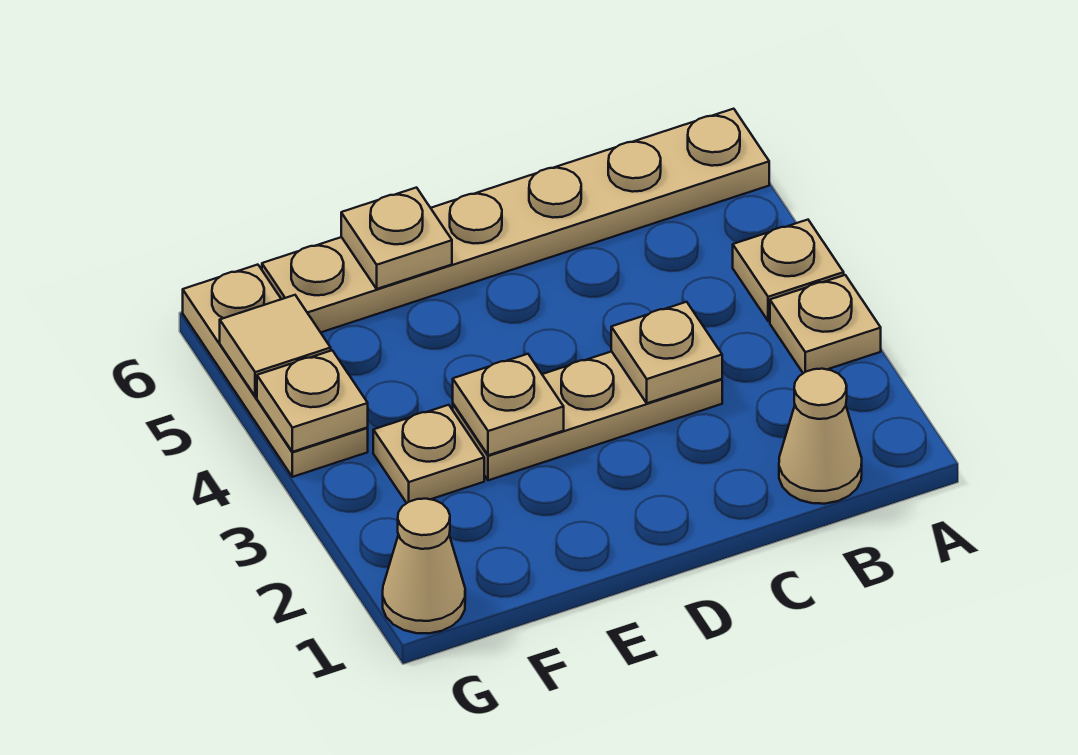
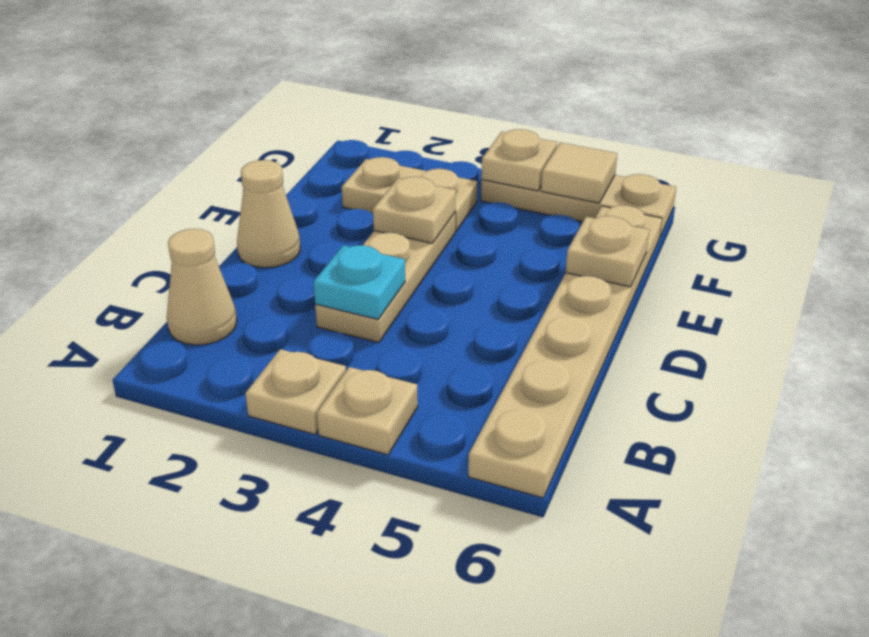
tan 1x1 plate [611,302,722,403] -> cyan 1x1 plate [314,245,405,319]
tan 1x1 plate [373,405,484,503] -> tan 1x2 plate [342,157,477,232]
tan 1x1 cone [383,499,465,633] -> tan 1x1 cone moved to [237,160,300,268]

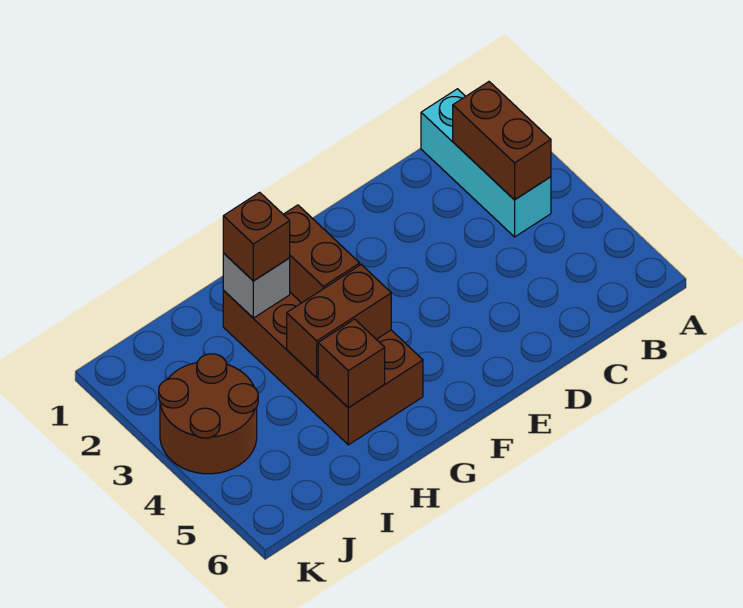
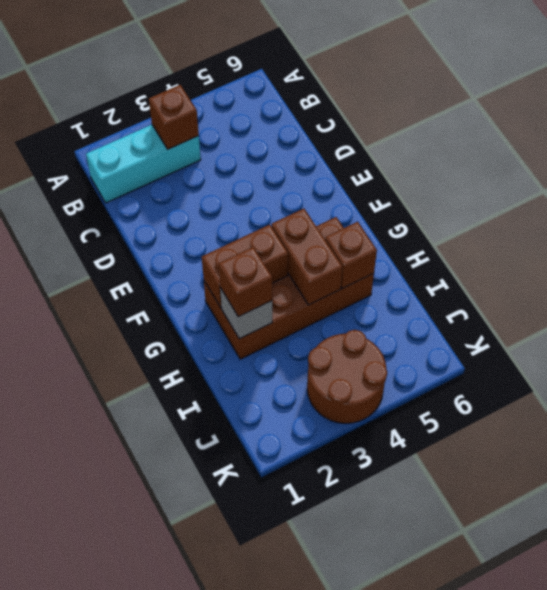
brown 1x2 brick [453,82,551,200] -> brown 1x1 brick [149,85,199,149]

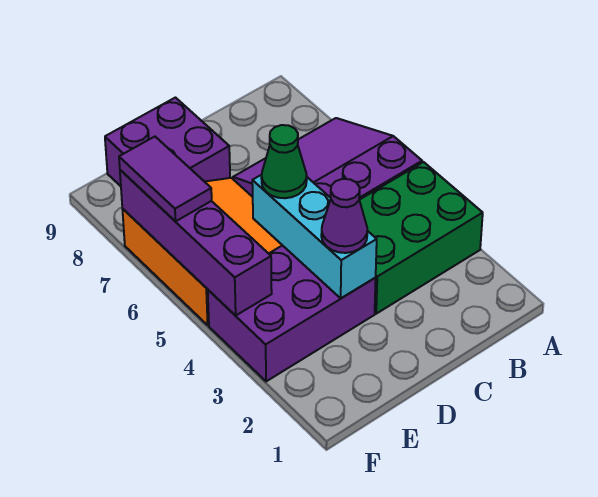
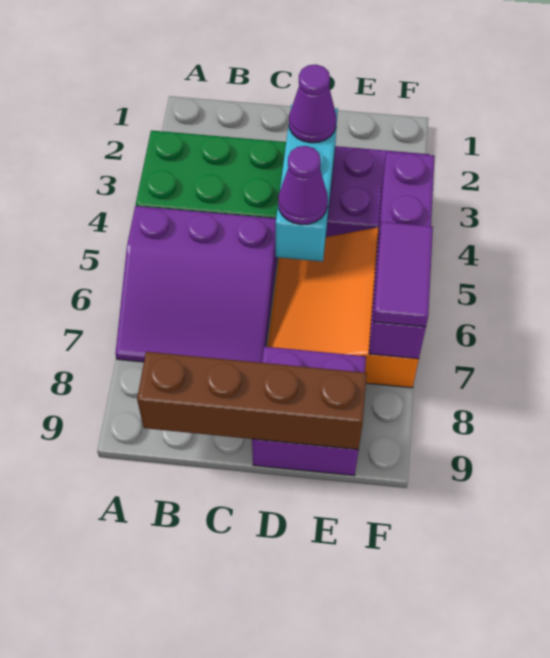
none -> brown 1x4 brick [137,352,367,450]
green 1x1 cone [261,125,307,198] -> purple 1x1 cone [278,146,328,225]

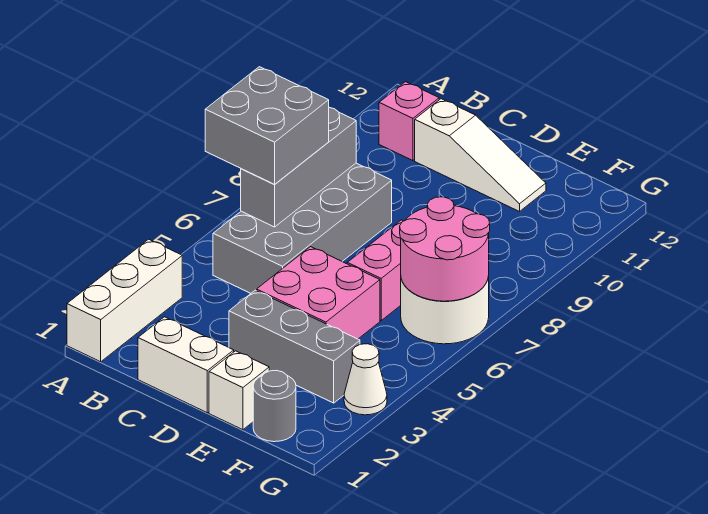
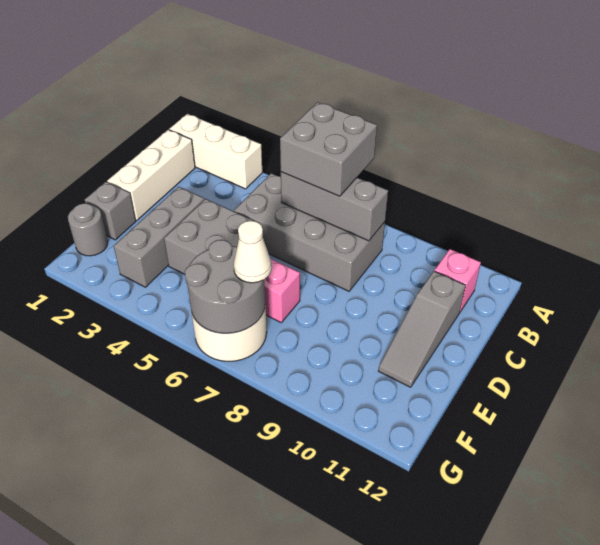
white 1x2 brick [138,317,234,413] -> white 1x3 brick [107,130,195,220]
white 1x3 slope [415,99,546,212] -> grey 1x3 slope [378,271,466,387]
pink 2x2 brick [257,247,380,339] -> grey 2x2 brick [164,199,260,274]
white 1x1 brick [209,351,269,430] -> grey 1x1 brick [85,182,136,240]
pink 2x2 round brick [400,197,490,301] -> grey 2x2 round brick [185,240,265,333]
white 1x1 cone [344,344,387,415] -> white 1x1 cone moved to [233,221,272,283]

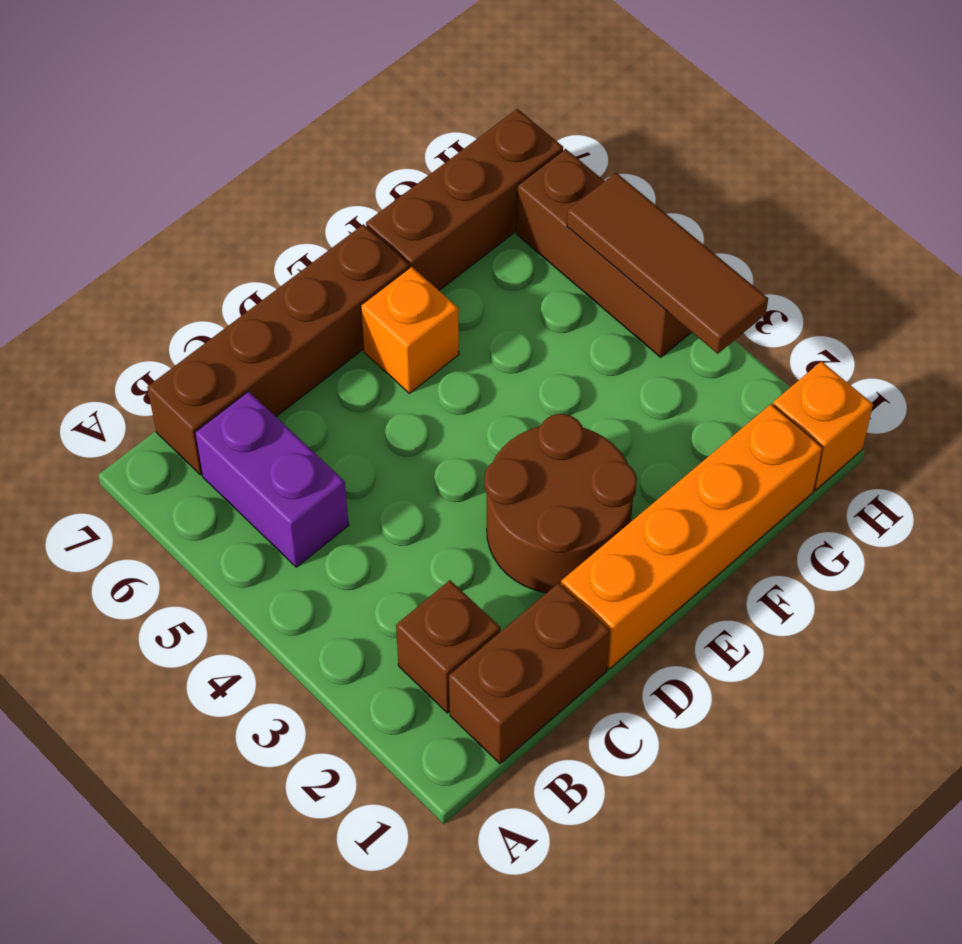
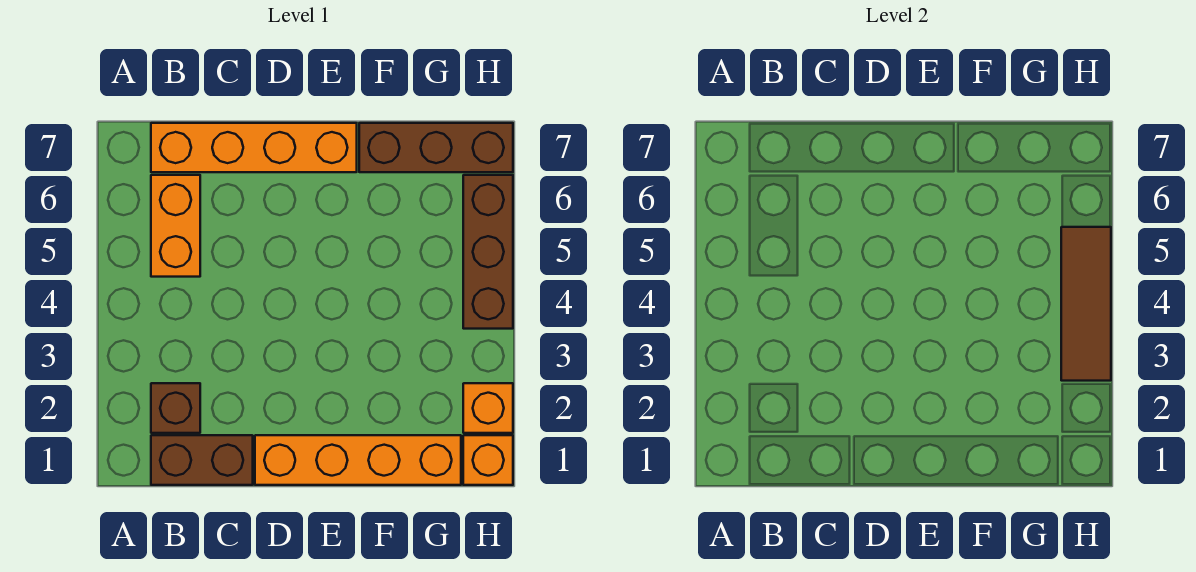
purple 1x2 brick [195,391,349,567] -> orange 1x2 brick [151,175,200,277]
brown 1x4 brick [147,224,409,475] -> orange 1x4 brick [151,123,357,172]
brown 2x2 round brick [484,414,637,593] -> none
orange 1x1 brick [361,267,459,393] -> orange 1x1 brick moved to [463,383,513,433]

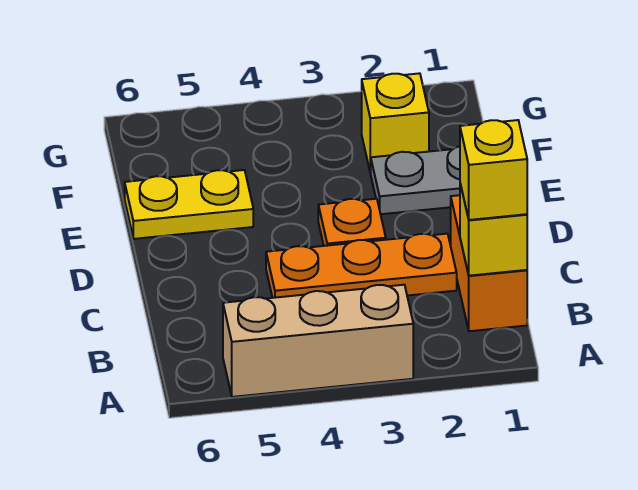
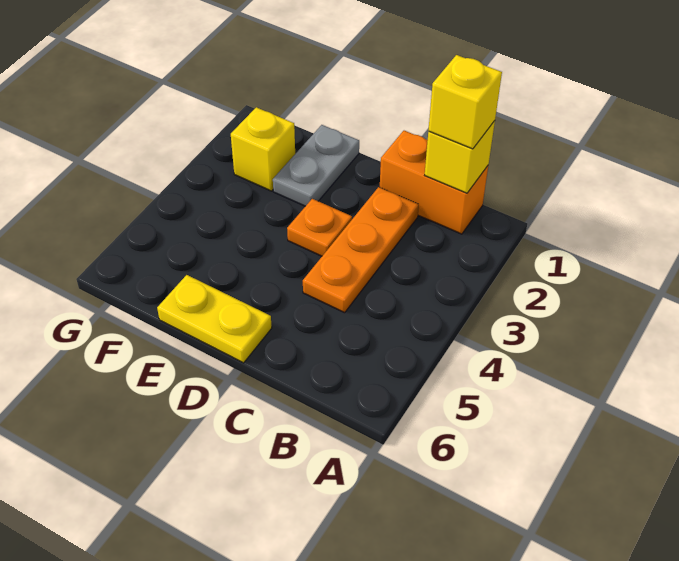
tan 1x3 brick [223,285,413,397] -> none
yellow 1x2 plate [125,170,253,239] -> yellow 1x2 plate turned to [157,275,272,363]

----------------------------------------

**EXERCISE BRIEF**
Set the pictures aside and restate word for word only the lines from the line containing "brown 1x4 brick [147,224,409,475]" through the end of the entries above, both included.

**OUTPUT FOR THIS TASK**
brown 1x4 brick [147,224,409,475] -> orange 1x4 brick [151,123,357,172]
brown 2x2 round brick [484,414,637,593] -> none
orange 1x1 brick [361,267,459,393] -> orange 1x1 brick moved to [463,383,513,433]

tan 1x3 brick [223,285,413,397] -> none
yellow 1x2 plate [125,170,253,239] -> yellow 1x2 plate turned to [157,275,272,363]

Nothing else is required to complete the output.